RECORDS Block Start

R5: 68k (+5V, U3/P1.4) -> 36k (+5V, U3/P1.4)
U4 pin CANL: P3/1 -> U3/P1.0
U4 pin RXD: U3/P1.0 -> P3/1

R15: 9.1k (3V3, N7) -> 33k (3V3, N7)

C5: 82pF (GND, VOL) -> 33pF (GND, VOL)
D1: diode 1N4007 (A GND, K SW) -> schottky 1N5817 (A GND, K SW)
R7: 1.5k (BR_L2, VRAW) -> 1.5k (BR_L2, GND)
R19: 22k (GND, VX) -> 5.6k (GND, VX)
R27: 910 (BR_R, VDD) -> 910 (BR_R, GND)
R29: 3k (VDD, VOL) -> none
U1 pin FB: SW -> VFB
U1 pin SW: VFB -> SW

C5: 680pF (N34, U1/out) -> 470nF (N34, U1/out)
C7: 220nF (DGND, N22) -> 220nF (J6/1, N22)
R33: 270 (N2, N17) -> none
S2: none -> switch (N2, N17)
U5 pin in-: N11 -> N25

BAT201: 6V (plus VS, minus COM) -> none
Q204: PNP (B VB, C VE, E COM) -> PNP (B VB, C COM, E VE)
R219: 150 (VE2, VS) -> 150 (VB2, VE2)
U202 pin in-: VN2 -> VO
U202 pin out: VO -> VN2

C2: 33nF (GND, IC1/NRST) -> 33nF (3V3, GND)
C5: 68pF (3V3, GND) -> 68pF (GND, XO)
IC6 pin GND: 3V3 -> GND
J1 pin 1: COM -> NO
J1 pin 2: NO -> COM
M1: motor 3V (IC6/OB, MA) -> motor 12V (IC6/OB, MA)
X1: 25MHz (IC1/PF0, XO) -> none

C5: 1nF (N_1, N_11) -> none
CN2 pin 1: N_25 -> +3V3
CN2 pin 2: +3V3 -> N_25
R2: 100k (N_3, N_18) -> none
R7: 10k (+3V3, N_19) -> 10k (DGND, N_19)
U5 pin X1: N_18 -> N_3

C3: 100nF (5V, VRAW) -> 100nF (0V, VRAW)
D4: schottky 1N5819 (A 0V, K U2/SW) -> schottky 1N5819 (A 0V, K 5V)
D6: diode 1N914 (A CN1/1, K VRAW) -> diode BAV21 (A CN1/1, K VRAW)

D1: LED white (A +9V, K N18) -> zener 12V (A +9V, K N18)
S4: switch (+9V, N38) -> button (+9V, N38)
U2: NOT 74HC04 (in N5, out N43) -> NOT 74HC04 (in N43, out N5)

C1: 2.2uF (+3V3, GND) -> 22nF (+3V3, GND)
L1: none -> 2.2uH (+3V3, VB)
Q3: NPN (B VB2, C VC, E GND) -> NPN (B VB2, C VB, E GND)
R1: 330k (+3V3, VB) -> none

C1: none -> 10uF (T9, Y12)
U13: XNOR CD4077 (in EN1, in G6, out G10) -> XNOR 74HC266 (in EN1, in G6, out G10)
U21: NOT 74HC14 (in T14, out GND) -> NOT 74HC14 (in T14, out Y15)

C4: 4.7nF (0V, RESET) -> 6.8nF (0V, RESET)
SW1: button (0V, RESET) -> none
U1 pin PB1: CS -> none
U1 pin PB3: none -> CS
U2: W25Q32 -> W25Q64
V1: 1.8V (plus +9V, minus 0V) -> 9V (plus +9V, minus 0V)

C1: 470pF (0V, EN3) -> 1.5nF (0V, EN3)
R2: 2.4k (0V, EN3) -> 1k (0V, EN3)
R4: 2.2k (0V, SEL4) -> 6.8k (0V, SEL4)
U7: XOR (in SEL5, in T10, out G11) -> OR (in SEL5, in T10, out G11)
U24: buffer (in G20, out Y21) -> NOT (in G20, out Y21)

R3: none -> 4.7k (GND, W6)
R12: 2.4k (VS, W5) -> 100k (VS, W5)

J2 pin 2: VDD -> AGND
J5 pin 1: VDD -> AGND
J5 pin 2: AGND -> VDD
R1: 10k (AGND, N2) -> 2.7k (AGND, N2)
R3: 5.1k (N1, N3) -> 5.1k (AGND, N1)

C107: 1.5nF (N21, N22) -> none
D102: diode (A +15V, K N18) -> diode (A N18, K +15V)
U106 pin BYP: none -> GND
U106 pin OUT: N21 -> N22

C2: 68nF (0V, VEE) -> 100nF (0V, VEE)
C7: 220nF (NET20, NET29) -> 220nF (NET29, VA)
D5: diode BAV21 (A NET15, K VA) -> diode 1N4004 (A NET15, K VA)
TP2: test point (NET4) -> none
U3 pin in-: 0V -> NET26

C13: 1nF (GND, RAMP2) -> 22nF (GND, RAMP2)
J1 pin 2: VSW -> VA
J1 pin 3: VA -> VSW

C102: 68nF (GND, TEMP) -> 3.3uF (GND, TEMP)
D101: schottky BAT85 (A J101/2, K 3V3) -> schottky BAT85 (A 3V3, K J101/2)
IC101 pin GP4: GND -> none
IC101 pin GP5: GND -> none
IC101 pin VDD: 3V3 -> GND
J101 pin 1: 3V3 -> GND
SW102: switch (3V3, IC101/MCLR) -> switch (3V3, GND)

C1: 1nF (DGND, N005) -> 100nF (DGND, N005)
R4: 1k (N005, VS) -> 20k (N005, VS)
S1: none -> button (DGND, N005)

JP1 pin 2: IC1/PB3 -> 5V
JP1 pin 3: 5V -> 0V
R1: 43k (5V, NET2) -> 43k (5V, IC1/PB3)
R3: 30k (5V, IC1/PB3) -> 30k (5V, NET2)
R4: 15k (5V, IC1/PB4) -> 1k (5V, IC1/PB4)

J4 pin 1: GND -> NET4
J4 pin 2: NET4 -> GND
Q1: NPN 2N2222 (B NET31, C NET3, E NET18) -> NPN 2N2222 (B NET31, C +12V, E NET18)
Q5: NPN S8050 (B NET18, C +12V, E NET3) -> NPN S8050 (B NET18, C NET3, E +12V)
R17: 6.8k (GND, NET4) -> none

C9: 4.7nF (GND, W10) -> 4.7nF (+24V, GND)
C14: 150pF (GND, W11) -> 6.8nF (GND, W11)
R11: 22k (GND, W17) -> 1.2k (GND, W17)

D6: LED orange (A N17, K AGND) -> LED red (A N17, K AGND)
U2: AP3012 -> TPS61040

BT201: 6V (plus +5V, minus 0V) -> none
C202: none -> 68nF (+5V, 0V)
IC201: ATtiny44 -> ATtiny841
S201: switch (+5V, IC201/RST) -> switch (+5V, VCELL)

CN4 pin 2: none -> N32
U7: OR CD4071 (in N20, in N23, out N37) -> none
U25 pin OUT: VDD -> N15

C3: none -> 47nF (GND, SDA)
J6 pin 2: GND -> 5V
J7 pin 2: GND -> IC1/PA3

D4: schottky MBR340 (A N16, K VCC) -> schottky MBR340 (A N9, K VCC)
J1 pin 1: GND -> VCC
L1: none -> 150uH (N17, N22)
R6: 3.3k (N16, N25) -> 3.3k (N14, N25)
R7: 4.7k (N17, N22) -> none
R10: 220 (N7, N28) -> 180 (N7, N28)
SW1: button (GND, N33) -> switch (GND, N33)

RECORDS Block End

Lines from the one containing "D4: schottky MBR340" through the end of the entries above must be copied exactly; include both ends and no other lines.

D4: schottky MBR340 (A N16, K VCC) -> schottky MBR340 (A N9, K VCC)
J1 pin 1: GND -> VCC
L1: none -> 150uH (N17, N22)
R6: 3.3k (N16, N25) -> 3.3k (N14, N25)
R7: 4.7k (N17, N22) -> none
R10: 220 (N7, N28) -> 180 (N7, N28)
SW1: button (GND, N33) -> switch (GND, N33)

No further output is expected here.